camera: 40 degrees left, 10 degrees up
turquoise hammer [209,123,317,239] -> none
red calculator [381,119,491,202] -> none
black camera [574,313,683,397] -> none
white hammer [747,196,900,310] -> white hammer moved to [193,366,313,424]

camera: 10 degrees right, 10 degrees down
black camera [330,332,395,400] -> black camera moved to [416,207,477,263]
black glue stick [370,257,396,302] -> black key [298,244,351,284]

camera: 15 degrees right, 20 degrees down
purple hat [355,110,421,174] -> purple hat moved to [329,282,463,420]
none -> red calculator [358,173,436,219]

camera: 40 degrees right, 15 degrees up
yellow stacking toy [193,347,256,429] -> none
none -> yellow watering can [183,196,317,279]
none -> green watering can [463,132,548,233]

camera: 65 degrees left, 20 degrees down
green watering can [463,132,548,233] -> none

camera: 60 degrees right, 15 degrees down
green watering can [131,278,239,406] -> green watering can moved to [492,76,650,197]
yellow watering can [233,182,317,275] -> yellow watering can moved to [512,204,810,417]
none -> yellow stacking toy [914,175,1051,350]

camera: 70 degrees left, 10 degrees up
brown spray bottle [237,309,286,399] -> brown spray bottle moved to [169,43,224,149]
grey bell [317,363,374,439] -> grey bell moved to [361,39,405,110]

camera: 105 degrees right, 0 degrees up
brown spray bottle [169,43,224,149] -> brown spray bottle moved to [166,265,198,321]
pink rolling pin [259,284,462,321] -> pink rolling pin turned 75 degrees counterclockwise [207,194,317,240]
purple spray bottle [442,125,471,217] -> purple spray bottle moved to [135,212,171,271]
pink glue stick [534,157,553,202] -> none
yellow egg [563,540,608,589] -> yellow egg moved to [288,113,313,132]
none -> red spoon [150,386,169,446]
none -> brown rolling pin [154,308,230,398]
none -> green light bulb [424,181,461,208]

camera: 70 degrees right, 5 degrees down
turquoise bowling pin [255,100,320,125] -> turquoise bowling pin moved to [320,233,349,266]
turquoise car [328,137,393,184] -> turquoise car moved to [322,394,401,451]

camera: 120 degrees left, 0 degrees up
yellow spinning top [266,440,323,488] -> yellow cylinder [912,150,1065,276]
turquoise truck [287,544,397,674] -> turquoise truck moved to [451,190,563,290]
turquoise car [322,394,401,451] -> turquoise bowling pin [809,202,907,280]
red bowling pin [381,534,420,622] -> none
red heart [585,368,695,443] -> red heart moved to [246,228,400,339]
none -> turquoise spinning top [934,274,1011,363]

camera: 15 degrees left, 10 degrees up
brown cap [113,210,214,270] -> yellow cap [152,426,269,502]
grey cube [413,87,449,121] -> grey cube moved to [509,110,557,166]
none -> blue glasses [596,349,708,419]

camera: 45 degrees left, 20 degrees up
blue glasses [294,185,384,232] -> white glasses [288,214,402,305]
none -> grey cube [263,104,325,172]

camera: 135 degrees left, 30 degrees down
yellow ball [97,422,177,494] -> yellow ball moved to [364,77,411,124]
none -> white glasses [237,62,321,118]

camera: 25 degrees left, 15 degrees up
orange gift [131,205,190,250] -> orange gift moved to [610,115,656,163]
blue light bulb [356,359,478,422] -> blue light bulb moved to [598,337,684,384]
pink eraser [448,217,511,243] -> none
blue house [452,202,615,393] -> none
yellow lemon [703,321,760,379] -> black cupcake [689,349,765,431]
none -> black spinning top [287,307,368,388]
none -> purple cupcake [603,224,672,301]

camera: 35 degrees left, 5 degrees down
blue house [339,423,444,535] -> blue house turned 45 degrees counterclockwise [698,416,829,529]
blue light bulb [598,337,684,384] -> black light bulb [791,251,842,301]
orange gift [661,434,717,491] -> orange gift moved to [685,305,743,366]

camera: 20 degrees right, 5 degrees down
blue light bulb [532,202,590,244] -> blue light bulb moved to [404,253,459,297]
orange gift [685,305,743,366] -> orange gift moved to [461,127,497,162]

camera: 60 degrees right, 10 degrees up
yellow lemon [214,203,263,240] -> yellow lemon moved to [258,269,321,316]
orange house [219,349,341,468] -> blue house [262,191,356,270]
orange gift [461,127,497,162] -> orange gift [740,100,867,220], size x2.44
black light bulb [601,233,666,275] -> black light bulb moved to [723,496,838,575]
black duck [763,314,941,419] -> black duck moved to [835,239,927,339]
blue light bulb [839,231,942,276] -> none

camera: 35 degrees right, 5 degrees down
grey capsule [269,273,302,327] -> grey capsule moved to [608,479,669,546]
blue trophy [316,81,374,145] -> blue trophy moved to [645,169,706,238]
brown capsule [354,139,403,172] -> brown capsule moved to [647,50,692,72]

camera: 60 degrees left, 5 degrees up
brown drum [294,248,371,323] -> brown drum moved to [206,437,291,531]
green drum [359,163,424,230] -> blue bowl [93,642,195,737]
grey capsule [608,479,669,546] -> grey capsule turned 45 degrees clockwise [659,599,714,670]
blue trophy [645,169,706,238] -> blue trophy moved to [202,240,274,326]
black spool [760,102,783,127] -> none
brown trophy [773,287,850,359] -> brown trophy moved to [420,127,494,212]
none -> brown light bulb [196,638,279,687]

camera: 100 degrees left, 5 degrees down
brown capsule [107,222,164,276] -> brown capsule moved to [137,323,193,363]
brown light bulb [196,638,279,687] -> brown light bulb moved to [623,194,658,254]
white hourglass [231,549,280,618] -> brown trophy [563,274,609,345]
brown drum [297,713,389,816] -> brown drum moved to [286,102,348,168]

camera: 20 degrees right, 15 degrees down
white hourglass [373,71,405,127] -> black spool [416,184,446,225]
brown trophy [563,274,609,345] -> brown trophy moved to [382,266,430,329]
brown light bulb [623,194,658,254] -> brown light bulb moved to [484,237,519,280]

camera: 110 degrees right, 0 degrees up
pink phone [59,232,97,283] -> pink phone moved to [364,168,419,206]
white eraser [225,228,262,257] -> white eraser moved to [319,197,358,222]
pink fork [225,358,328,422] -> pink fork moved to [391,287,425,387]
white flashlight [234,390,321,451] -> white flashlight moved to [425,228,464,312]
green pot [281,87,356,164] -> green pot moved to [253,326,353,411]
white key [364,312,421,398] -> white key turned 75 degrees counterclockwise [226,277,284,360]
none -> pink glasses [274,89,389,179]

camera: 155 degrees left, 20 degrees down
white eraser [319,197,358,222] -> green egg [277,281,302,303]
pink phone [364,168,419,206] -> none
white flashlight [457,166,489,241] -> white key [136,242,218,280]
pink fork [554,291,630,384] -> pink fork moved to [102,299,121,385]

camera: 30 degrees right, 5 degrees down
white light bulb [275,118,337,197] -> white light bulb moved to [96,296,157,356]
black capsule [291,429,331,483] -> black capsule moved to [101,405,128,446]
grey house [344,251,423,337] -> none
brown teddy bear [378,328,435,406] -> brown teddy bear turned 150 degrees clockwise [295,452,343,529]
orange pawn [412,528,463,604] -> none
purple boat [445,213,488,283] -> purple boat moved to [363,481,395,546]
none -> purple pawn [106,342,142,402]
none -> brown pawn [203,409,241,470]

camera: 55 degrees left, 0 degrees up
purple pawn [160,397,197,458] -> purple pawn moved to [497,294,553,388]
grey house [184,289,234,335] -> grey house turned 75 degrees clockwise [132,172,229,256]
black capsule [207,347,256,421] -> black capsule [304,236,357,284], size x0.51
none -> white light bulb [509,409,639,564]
:::::
**WHAT THE TASK REQUIRES:** Repeat, exactly as they stand above, the lines from the line with "brown spray bottle [237,309,286,399]" to the line with "pink glue stick [534,157,553,202] -> none", both lines included.

**RESPONSE:**
brown spray bottle [237,309,286,399] -> brown spray bottle moved to [169,43,224,149]
grey bell [317,363,374,439] -> grey bell moved to [361,39,405,110]

camera: 105 degrees right, 0 degrees up
brown spray bottle [169,43,224,149] -> brown spray bottle moved to [166,265,198,321]
pink rolling pin [259,284,462,321] -> pink rolling pin turned 75 degrees counterclockwise [207,194,317,240]
purple spray bottle [442,125,471,217] -> purple spray bottle moved to [135,212,171,271]
pink glue stick [534,157,553,202] -> none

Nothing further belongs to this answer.